BEGIN Given records

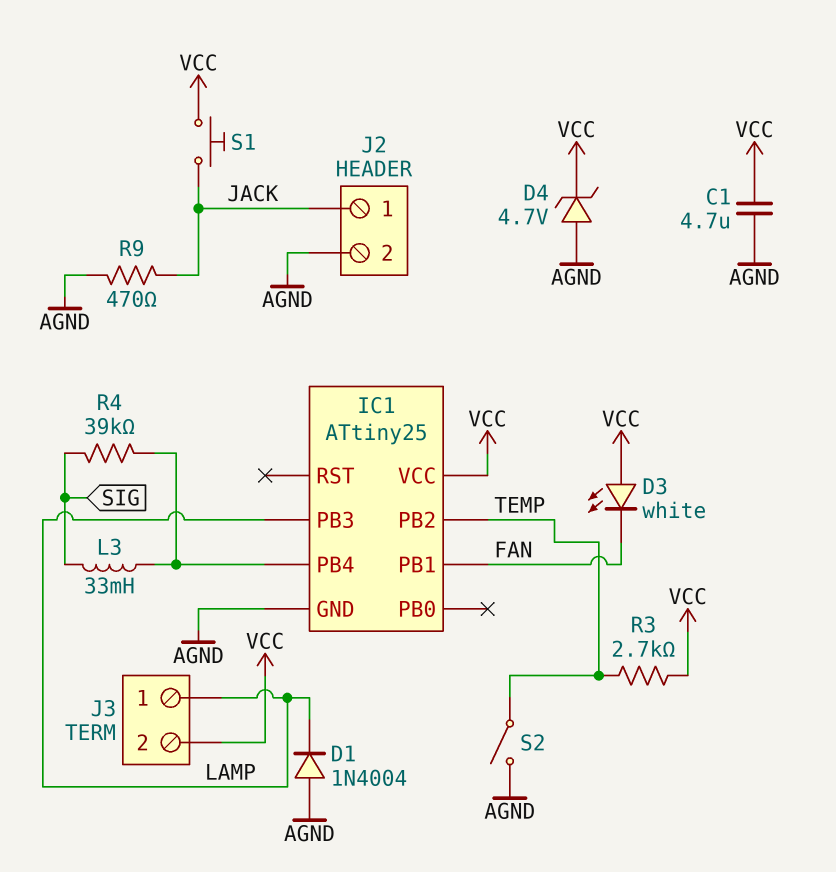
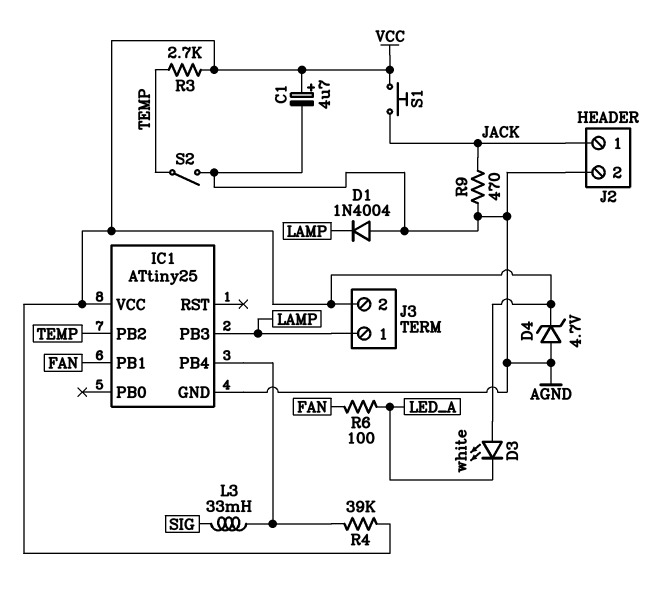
C1: 4.7uF (AGND, VCC) -> 4.7uF (plus VCC, minus AGND)
D3: LED white (A VCC, K FAN) -> LED white (A VCC, K LED_A)
R4: 39k (IC1/PB4, SIG) -> 39k (IC1/PB4, VCC)
R6: none -> 100 (FAN, LED_A)

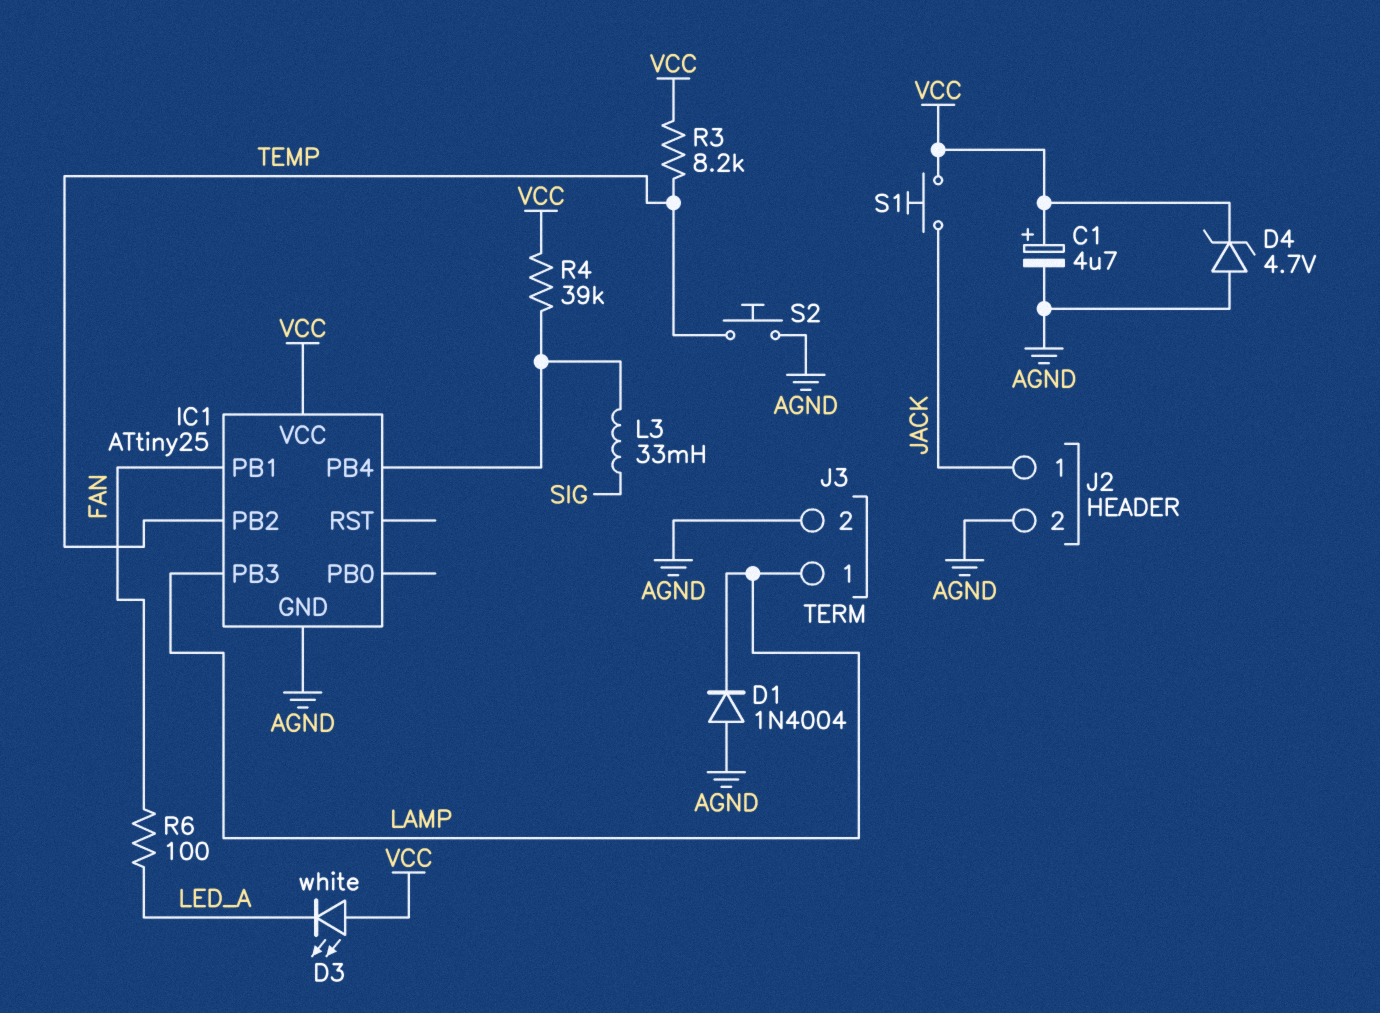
J3 pin 2: VCC -> AGND
R3: 2.7k (TEMP, VCC) -> 8.2k (TEMP, VCC)
R9: 470 (AGND, JACK) -> none
S2: switch (AGND, TEMP) -> button (AGND, TEMP)

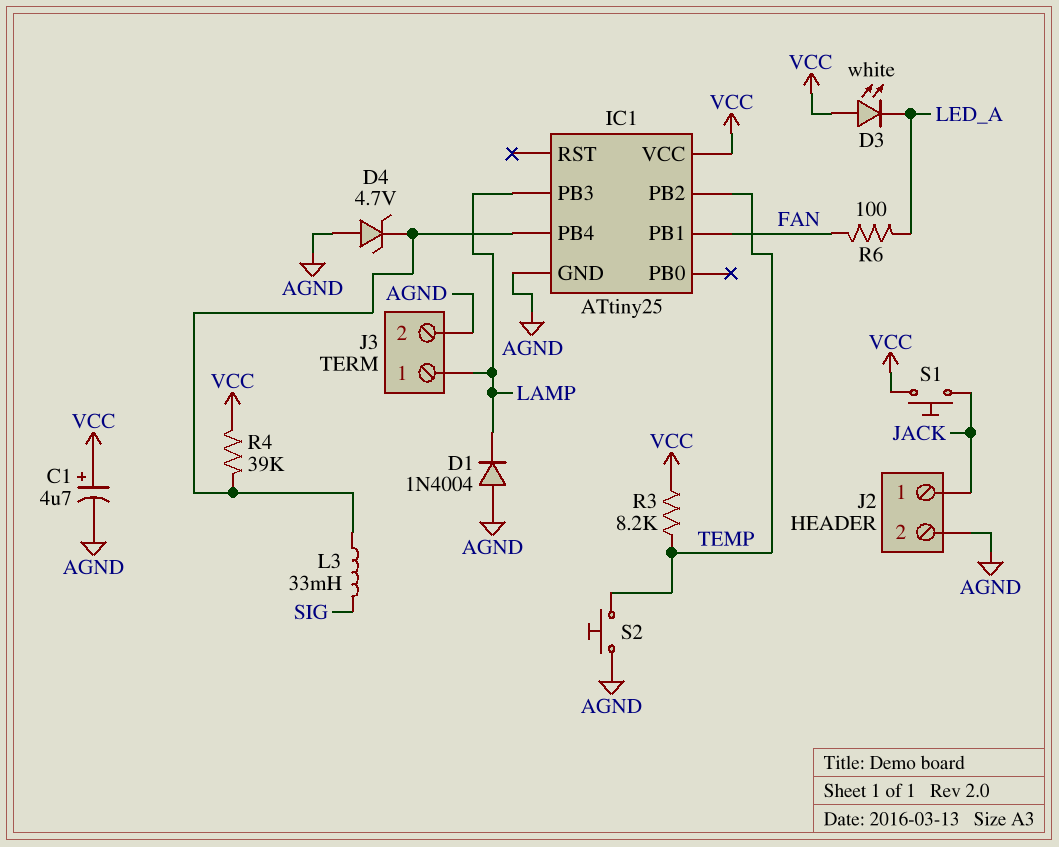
D4: zener 4.7V (A AGND, K VCC) -> zener 4.7V (A AGND, K IC1/PB4)

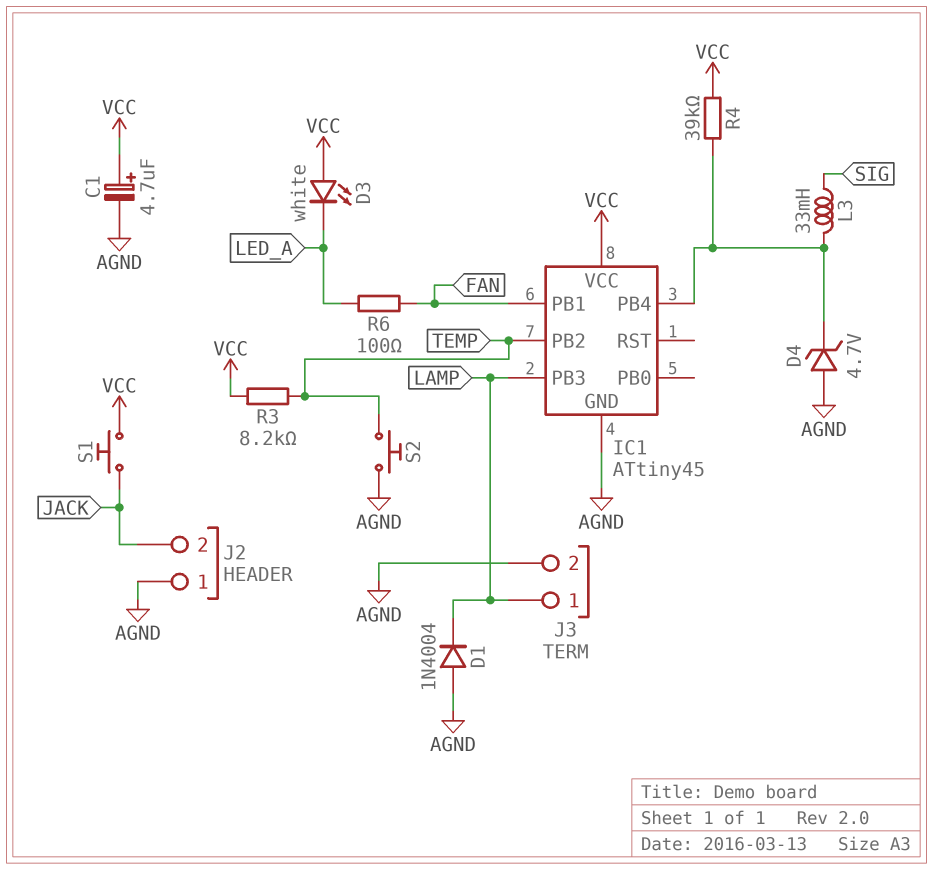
IC1: ATtiny25 -> ATtiny45
J2 pin 1: JACK -> AGND
J2 pin 2: AGND -> JACK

END Given records

* [Task description]: Exact copy, no pictures: reproduce every record as it stands.

* [Response]:
C1: 4.7uF (AGND, VCC) -> 4.7uF (plus VCC, minus AGND)
D3: LED white (A VCC, K FAN) -> LED white (A VCC, K LED_A)
R4: 39k (IC1/PB4, SIG) -> 39k (IC1/PB4, VCC)
R6: none -> 100 (FAN, LED_A)

J3 pin 2: VCC -> AGND
R3: 2.7k (TEMP, VCC) -> 8.2k (TEMP, VCC)
R9: 470 (AGND, JACK) -> none
S2: switch (AGND, TEMP) -> button (AGND, TEMP)

D4: zener 4.7V (A AGND, K VCC) -> zener 4.7V (A AGND, K IC1/PB4)

IC1: ATtiny25 -> ATtiny45
J2 pin 1: JACK -> AGND
J2 pin 2: AGND -> JACK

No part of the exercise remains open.